> [What you should do] Transcribe the listing below only from the line with "orange cross: (84, 41) -> (50, 26), turned 30" up to and including the line with "blue L-shape: (64, 99) -> (76, 70), size x1.4".

── Records supplied ──

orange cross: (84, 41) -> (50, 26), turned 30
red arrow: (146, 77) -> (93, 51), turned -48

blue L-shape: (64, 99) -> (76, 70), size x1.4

───
── Records supplied ──

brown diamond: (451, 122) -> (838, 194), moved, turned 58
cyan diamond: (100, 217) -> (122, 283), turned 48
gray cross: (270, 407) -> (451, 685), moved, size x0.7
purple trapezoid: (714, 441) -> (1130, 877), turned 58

───

> [Response below]
orange cross: (84, 41) -> (50, 26), turned 30
red arrow: (146, 77) -> (93, 51), turned -48

blue L-shape: (64, 99) -> (76, 70), size x1.4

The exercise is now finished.